_PROBLEM_
Copy out every line of the data that follows, exactly.

_SUPPLIED MATERIAL_
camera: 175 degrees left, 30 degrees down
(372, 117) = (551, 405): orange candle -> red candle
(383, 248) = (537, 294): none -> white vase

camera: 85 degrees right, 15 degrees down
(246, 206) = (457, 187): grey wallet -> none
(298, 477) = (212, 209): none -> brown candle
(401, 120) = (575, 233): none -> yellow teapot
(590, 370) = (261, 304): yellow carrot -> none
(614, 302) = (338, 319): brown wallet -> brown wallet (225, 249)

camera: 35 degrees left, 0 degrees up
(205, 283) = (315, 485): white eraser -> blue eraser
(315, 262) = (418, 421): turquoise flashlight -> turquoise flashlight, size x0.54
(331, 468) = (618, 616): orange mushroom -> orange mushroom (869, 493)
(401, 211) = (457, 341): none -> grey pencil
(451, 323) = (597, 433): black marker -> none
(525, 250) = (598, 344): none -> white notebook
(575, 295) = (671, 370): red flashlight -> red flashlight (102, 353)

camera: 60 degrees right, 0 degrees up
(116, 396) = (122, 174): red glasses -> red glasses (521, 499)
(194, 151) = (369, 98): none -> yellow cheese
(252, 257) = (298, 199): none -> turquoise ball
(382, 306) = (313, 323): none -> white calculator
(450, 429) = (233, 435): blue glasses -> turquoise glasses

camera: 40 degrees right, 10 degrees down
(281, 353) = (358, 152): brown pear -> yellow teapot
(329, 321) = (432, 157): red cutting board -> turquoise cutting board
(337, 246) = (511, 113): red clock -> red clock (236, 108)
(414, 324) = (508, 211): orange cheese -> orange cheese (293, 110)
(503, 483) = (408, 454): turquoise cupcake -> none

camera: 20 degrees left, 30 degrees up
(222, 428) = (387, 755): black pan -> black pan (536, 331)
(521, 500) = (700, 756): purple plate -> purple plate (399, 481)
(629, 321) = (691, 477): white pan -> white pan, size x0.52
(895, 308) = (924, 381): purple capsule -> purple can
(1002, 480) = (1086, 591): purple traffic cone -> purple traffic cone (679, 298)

_YOUR SOLUTION_
camera: 175 degrees left, 30 degrees down
(372, 117) = (551, 405): orange candle -> red candle
(383, 248) = (537, 294): none -> white vase

camera: 85 degrees right, 15 degrees down
(246, 206) = (457, 187): grey wallet -> none
(298, 477) = (212, 209): none -> brown candle
(401, 120) = (575, 233): none -> yellow teapot
(590, 370) = (261, 304): yellow carrot -> none
(614, 302) = (338, 319): brown wallet -> brown wallet (225, 249)

camera: 35 degrees left, 0 degrees up
(205, 283) = (315, 485): white eraser -> blue eraser
(315, 262) = (418, 421): turquoise flashlight -> turquoise flashlight, size x0.54
(331, 468) = (618, 616): orange mushroom -> orange mushroom (869, 493)
(401, 211) = (457, 341): none -> grey pencil
(451, 323) = (597, 433): black marker -> none
(525, 250) = (598, 344): none -> white notebook
(575, 295) = (671, 370): red flashlight -> red flashlight (102, 353)

camera: 60 degrees right, 0 degrees up
(116, 396) = (122, 174): red glasses -> red glasses (521, 499)
(194, 151) = (369, 98): none -> yellow cheese
(252, 257) = (298, 199): none -> turquoise ball
(382, 306) = (313, 323): none -> white calculator
(450, 429) = (233, 435): blue glasses -> turquoise glasses

camera: 40 degrees right, 10 degrees down
(281, 353) = (358, 152): brown pear -> yellow teapot
(329, 321) = (432, 157): red cutting board -> turquoise cutting board
(337, 246) = (511, 113): red clock -> red clock (236, 108)
(414, 324) = (508, 211): orange cheese -> orange cheese (293, 110)
(503, 483) = (408, 454): turquoise cupcake -> none

camera: 20 degrees left, 30 degrees up
(222, 428) = (387, 755): black pan -> black pan (536, 331)
(521, 500) = (700, 756): purple plate -> purple plate (399, 481)
(629, 321) = (691, 477): white pan -> white pan, size x0.52
(895, 308) = (924, 381): purple capsule -> purple can
(1002, 480) = (1086, 591): purple traffic cone -> purple traffic cone (679, 298)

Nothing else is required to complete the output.